REQUIRED ACTION:
Extract all lines in the data that contain the word "xlsx".

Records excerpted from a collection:
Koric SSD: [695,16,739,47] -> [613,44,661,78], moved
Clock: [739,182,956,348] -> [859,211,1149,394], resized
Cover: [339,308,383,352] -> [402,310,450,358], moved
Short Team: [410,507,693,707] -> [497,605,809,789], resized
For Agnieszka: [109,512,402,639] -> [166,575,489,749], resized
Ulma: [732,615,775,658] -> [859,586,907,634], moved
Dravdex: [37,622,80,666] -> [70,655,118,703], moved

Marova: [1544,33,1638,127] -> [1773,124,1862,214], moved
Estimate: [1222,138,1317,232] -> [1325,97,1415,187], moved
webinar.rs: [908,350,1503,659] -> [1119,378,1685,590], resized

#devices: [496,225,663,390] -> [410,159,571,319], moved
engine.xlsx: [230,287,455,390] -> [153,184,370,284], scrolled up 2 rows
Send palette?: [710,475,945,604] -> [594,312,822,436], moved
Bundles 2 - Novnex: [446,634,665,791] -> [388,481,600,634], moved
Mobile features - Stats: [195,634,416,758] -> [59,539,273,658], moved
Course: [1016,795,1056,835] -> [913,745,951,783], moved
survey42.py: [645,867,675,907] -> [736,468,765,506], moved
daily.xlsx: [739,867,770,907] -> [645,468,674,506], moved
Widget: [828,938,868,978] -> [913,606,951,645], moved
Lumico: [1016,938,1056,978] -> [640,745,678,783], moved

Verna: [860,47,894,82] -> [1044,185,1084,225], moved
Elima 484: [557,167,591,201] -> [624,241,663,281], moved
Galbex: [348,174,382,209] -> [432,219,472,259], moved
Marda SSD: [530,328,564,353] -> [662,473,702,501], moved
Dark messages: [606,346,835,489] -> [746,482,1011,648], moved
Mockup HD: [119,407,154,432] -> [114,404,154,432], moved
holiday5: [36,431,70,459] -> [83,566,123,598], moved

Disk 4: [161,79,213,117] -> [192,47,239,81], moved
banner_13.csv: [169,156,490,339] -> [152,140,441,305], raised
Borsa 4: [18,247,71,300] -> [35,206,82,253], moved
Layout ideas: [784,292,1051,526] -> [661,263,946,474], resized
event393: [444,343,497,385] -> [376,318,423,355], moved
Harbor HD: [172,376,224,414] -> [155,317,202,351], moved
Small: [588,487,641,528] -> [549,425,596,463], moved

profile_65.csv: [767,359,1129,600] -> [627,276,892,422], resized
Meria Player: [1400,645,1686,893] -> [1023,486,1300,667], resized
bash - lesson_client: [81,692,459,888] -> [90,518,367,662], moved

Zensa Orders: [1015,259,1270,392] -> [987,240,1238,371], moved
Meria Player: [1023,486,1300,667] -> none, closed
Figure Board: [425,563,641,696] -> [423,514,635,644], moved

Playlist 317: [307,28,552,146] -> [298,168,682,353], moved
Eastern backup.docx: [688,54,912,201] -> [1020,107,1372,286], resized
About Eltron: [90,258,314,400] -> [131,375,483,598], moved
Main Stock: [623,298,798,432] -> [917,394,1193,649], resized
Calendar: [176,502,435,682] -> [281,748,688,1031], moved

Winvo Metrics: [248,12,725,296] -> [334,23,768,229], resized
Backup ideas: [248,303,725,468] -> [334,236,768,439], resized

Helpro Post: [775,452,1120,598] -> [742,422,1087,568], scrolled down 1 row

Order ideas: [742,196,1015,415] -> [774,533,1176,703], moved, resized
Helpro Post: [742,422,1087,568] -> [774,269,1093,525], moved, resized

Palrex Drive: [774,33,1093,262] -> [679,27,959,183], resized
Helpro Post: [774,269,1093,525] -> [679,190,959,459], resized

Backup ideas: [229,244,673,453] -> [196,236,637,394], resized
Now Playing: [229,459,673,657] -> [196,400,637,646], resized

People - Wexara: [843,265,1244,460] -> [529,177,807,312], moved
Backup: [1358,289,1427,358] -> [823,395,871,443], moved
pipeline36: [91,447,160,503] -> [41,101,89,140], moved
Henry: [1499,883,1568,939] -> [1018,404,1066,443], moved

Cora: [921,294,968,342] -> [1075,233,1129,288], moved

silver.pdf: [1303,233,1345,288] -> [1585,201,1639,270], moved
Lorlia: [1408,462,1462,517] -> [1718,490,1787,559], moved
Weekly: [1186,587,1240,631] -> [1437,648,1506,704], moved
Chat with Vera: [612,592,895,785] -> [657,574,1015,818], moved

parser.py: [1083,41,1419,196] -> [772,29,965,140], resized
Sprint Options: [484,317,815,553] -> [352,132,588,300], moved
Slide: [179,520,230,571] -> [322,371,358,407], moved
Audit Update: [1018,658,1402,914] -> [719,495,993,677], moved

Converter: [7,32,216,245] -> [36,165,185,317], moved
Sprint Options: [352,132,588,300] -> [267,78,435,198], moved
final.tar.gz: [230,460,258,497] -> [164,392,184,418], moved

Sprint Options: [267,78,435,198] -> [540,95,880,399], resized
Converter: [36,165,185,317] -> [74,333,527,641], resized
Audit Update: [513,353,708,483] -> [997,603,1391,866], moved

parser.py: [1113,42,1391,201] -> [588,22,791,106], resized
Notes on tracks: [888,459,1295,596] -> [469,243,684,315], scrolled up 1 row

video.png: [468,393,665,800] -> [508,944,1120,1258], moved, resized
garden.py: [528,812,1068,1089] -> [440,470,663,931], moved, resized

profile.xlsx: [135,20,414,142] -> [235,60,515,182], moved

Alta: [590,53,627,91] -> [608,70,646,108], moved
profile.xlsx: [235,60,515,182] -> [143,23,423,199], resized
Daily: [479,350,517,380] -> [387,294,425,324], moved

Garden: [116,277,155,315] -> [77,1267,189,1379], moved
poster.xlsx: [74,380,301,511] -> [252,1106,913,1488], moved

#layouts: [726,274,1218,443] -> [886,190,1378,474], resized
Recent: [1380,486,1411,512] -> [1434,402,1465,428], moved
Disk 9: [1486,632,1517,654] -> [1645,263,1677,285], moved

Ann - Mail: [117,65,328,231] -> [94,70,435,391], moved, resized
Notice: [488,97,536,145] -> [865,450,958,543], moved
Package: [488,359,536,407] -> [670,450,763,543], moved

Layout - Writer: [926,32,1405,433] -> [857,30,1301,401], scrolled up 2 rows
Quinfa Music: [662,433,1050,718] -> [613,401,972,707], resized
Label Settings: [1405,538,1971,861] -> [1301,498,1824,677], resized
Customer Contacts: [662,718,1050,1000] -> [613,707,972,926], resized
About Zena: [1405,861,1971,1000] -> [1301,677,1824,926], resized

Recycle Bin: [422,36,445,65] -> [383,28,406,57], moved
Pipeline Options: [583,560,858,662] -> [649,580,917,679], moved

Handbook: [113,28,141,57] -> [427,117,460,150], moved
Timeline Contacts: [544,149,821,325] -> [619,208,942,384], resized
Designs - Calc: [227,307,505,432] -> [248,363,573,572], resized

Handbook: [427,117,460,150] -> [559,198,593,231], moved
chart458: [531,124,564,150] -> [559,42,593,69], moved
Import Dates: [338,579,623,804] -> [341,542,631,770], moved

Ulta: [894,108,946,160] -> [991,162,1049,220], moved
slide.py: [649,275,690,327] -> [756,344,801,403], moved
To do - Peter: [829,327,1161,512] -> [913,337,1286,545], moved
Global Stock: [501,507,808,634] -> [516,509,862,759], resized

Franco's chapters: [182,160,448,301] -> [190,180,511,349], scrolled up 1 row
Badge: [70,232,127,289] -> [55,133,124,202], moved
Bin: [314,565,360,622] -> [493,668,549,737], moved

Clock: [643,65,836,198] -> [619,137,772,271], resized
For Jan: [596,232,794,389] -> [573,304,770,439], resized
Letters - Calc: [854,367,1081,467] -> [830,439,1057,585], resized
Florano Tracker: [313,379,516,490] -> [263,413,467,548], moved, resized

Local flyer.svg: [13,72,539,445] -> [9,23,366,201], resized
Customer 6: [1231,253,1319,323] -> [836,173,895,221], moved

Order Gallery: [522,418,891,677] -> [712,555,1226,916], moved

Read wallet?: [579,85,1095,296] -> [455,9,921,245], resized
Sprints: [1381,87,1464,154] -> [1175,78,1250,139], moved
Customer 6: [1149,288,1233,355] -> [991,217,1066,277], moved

ANSWER TO THE PROBLEM:
engine.xlsx: [230,287,455,390] -> [153,184,370,284], scrolled up 2 rows
daily.xlsx: [739,867,770,907] -> [645,468,674,506], moved
profile.xlsx: [135,20,414,142] -> [235,60,515,182], moved
profile.xlsx: [235,60,515,182] -> [143,23,423,199], resized
poster.xlsx: [74,380,301,511] -> [252,1106,913,1488], moved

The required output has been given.